Give back, word for word, the line that contains "C8: 1.5uF (plus U1/in-, minus OUT) -> none" and every line that follows it in the data below.

#### DATA SHOWN

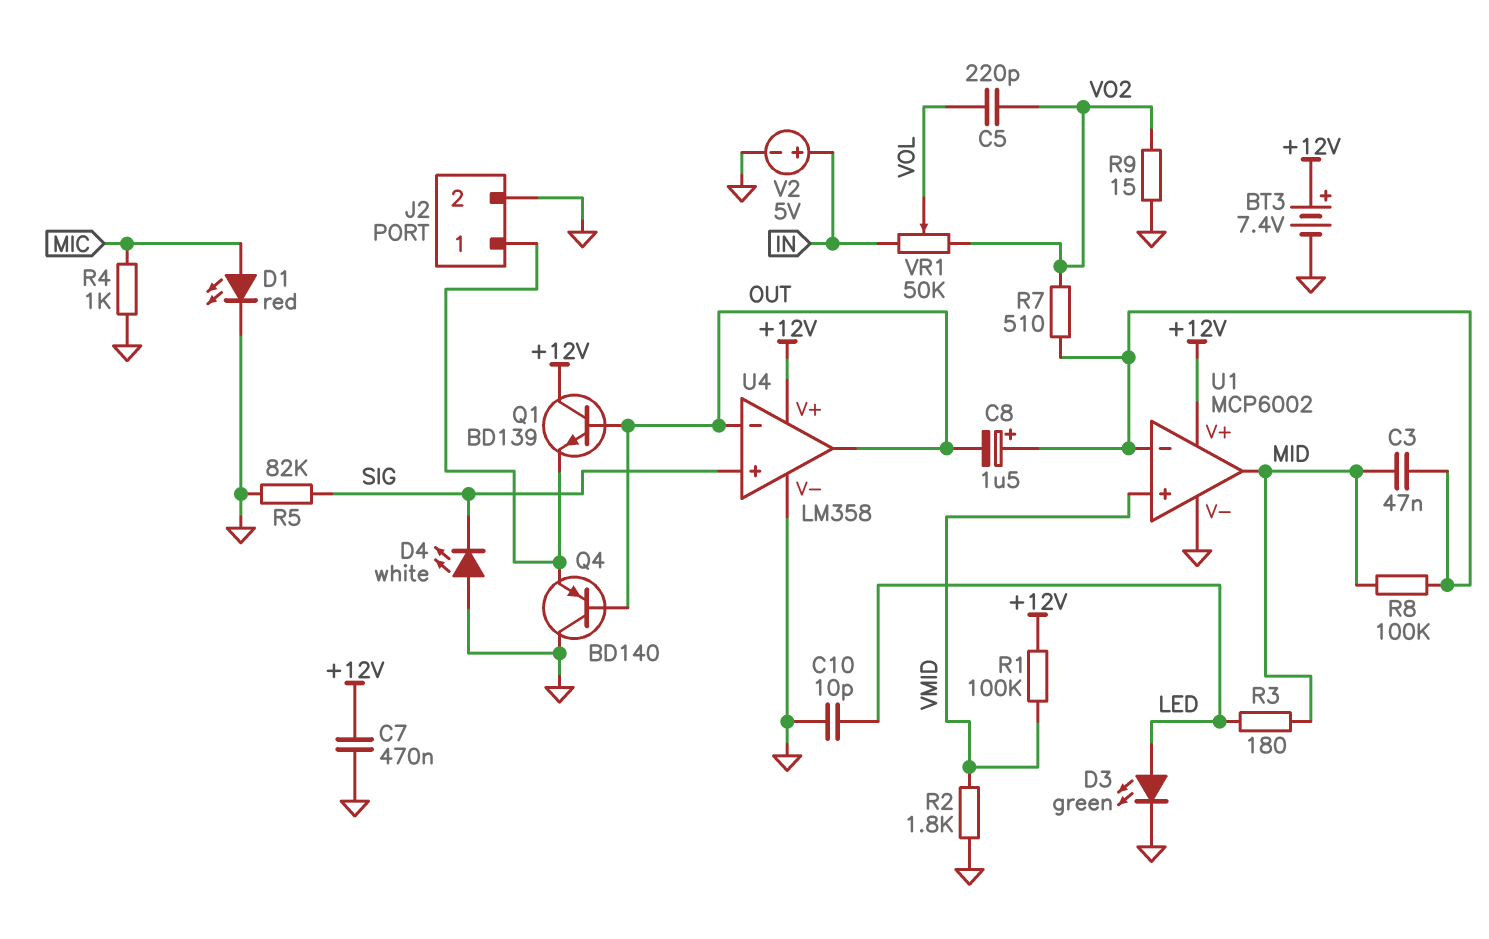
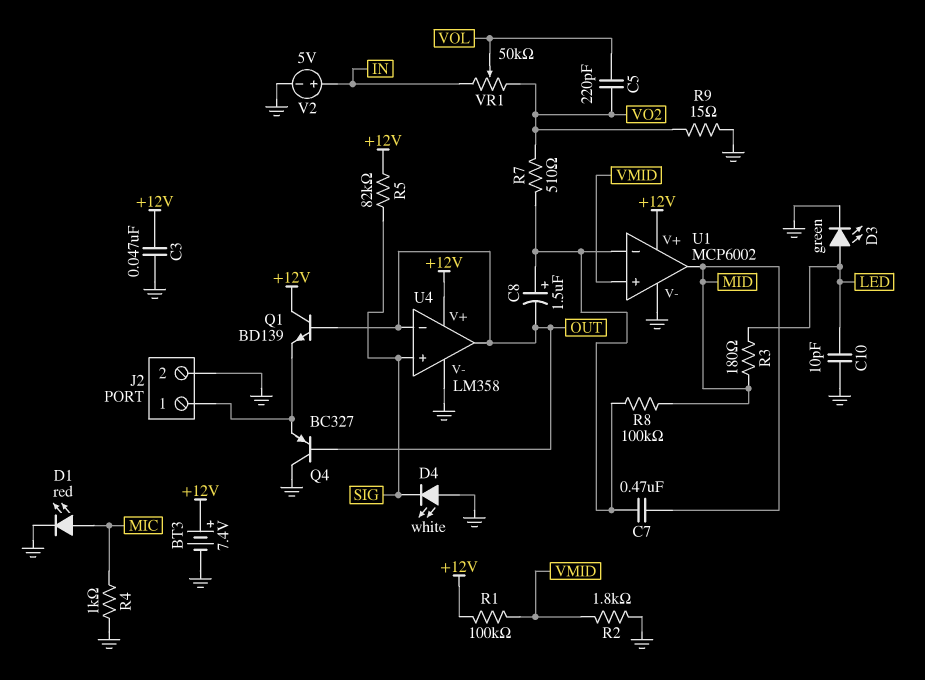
C3: 47nF (MID, U1/in-) -> 47nF (+12V, GND)
C7: 470nF (+12V, GND) -> 470nF (MID, U1/in-)
Q4: PNP BD140 (B OUT, C GND, E J2/1) -> PNP BC327 (B OUT, C GND, E J2/1)
R5: 82k (GND, SIG) -> 82k (+12V, SIG)

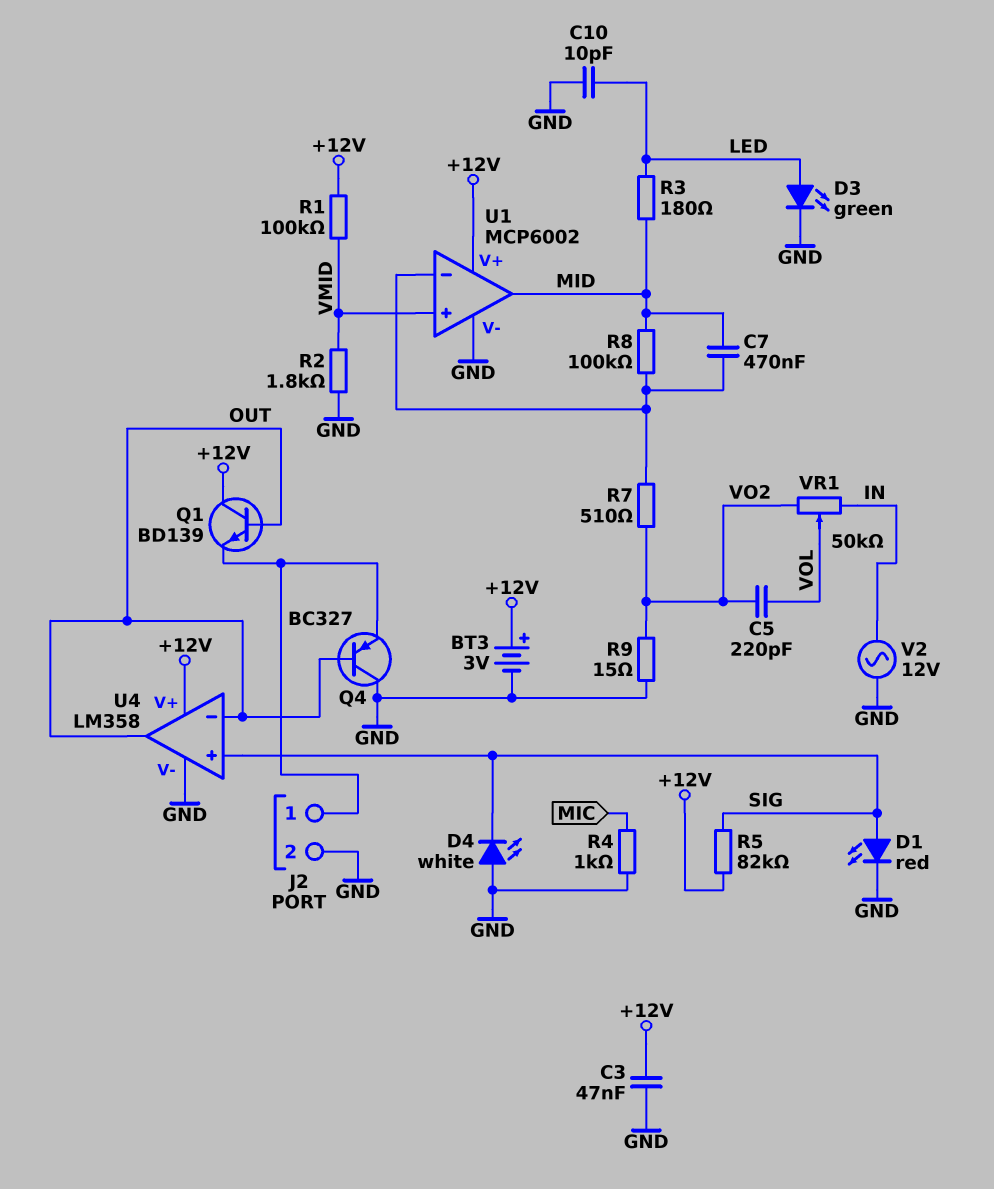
BT3: 7.4V (plus +12V, minus GND) -> 3V (plus +12V, minus GND)
C8: 1.5uF (plus U1/in-, minus OUT) -> none
D1: LED red (A MIC, K GND) -> LED red (A SIG, K GND)
V2: 5V (plus IN, minus GND) -> AC 12V (GND, IN)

########

### OUTPUT OF THE TASK
C8: 1.5uF (plus U1/in-, minus OUT) -> none
D1: LED red (A MIC, K GND) -> LED red (A SIG, K GND)
V2: 5V (plus IN, minus GND) -> AC 12V (GND, IN)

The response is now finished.